● Instructions to follow: Without the pictures, give the entries below again exactly as written.

● Entries shown:

┄┄┄┄┄┄┄┄┄┄

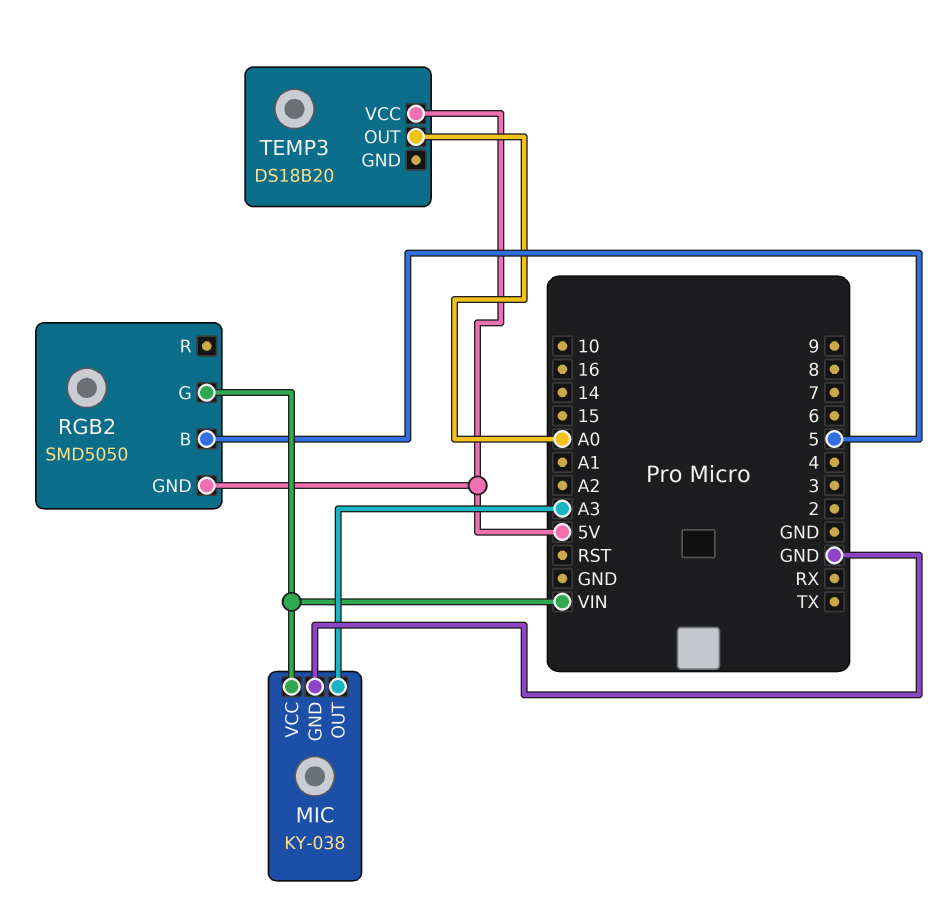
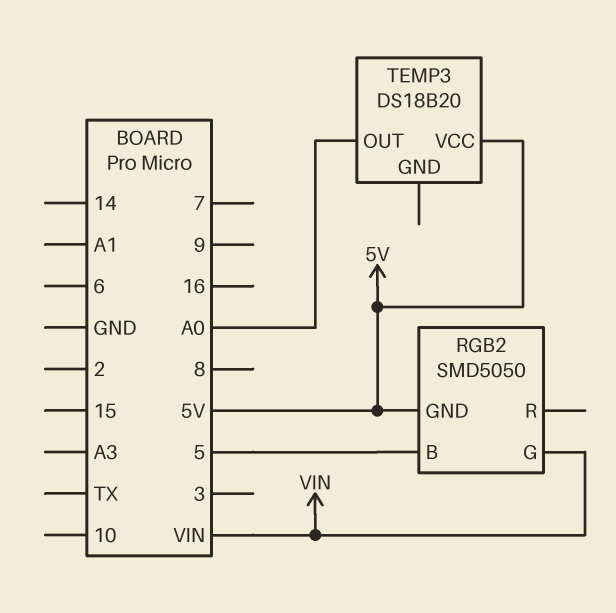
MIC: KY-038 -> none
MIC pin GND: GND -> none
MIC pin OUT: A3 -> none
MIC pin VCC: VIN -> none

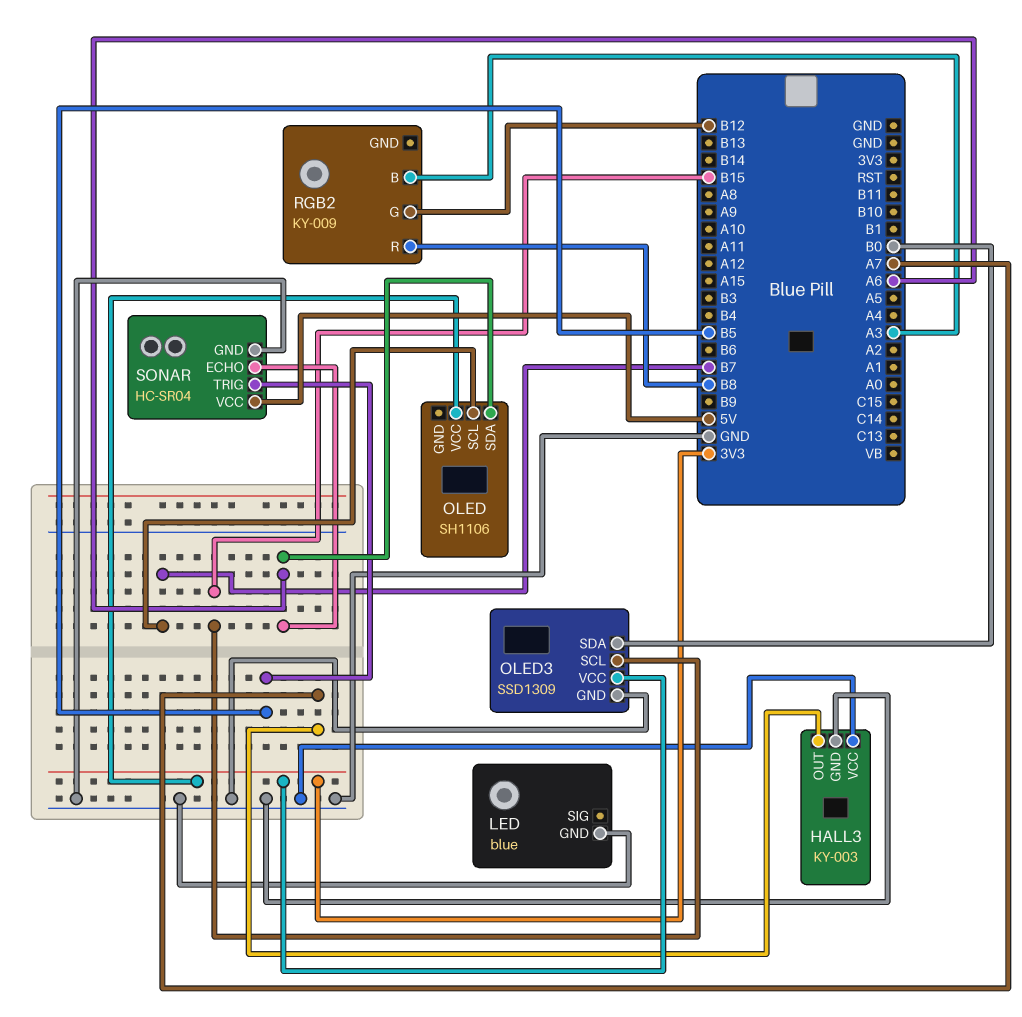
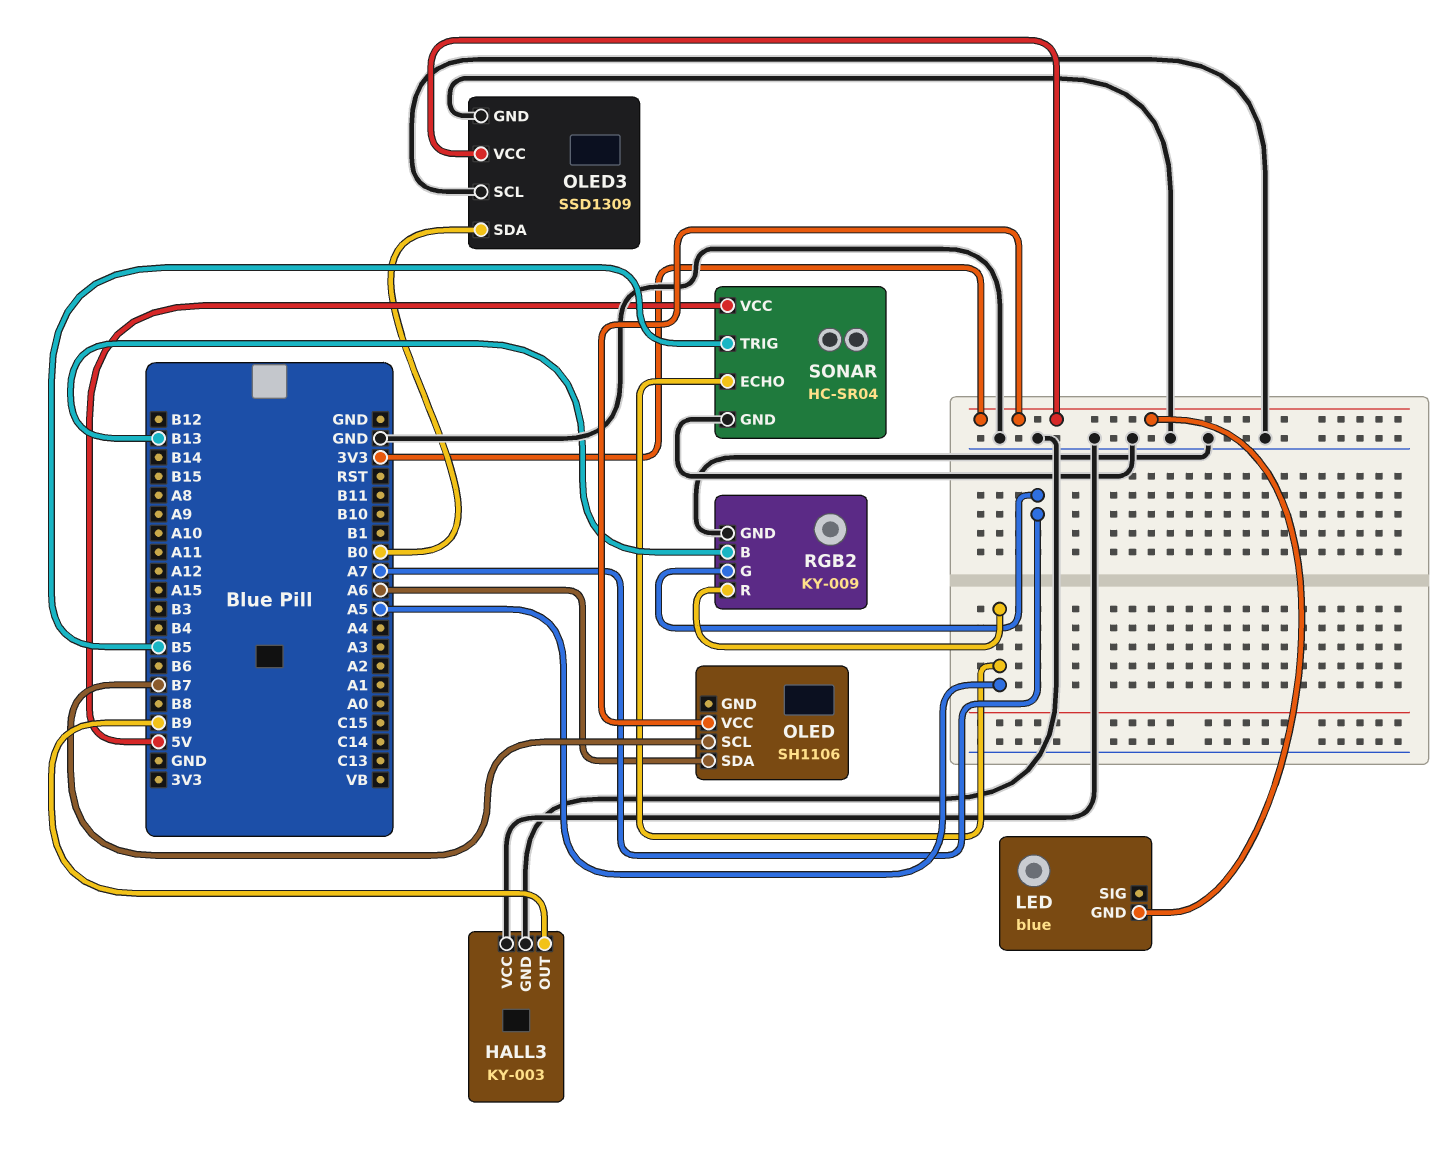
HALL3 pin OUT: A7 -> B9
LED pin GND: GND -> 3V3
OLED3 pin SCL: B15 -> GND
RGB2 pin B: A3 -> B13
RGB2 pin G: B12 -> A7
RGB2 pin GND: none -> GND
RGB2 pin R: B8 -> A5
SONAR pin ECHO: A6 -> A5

┄┄┄┄┄┄┄┄┄┄

● Expected answer:
MIC: KY-038 -> none
MIC pin GND: GND -> none
MIC pin OUT: A3 -> none
MIC pin VCC: VIN -> none

HALL3 pin OUT: A7 -> B9
LED pin GND: GND -> 3V3
OLED3 pin SCL: B15 -> GND
RGB2 pin B: A3 -> B13
RGB2 pin G: B12 -> A7
RGB2 pin GND: none -> GND
RGB2 pin R: B8 -> A5
SONAR pin ECHO: A6 -> A5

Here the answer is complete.